What you should do: Would you go through the records below and copy each line with the string "VBAT"?

Dataset extract:
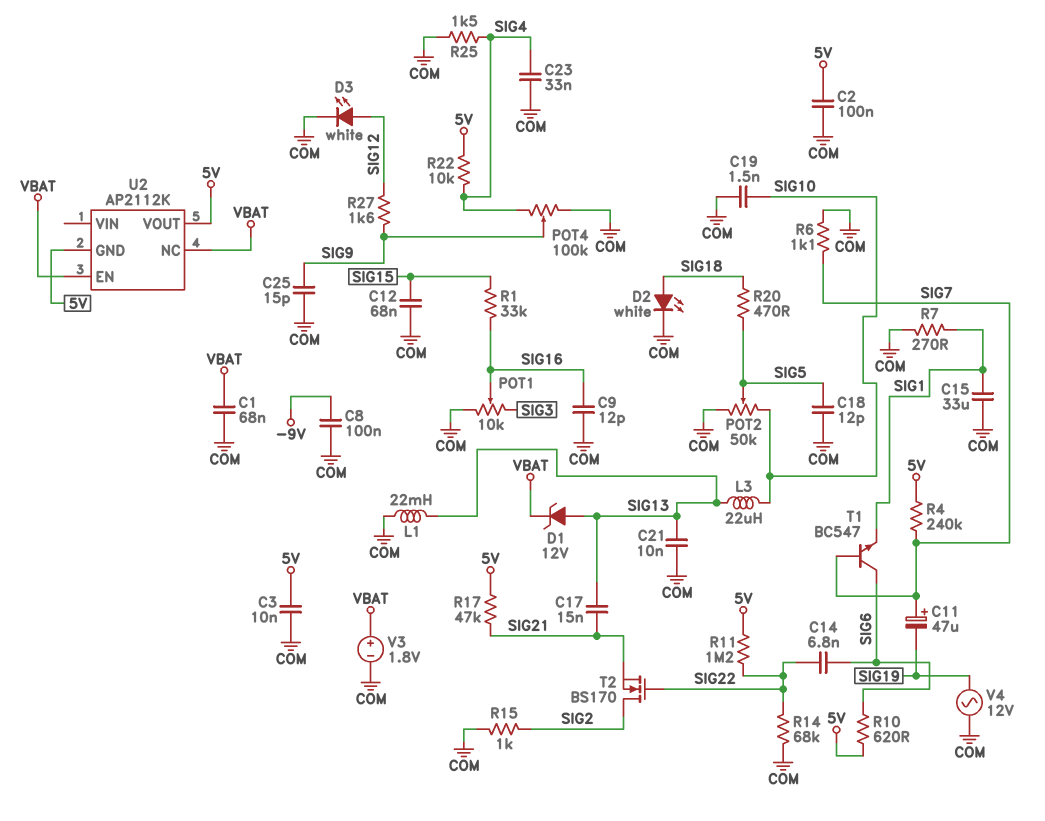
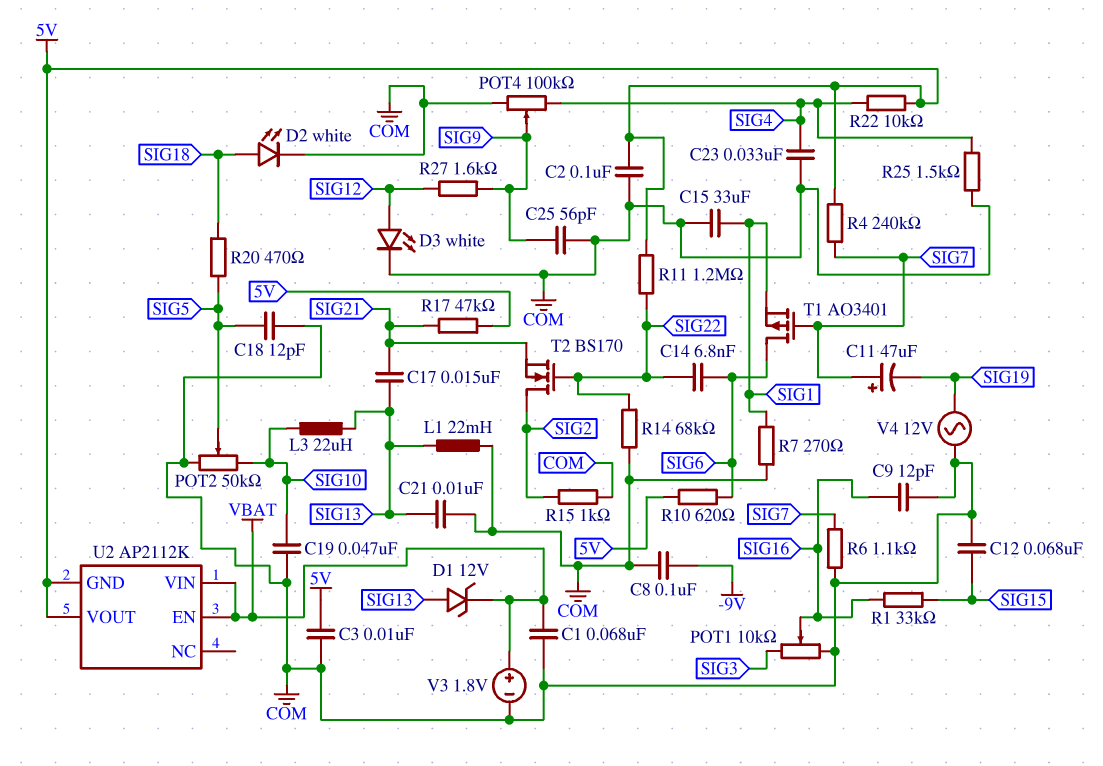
C19: 1.5nF (COM, SIG10) -> 47nF (COM, SIG10)
C25: 15pF (COM, SIG9) -> 56pF (COM, SIG9)
T1: NPN BC547 (B SIG7, C SIG6, E SIG1) -> PMOS AO3401 (G SIG7, D SIG6, S SIG1)
U2 pin NC: VBAT -> none
U2 pin VIN: none -> VBAT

Result:
U2 pin NC: VBAT -> none
U2 pin VIN: none -> VBAT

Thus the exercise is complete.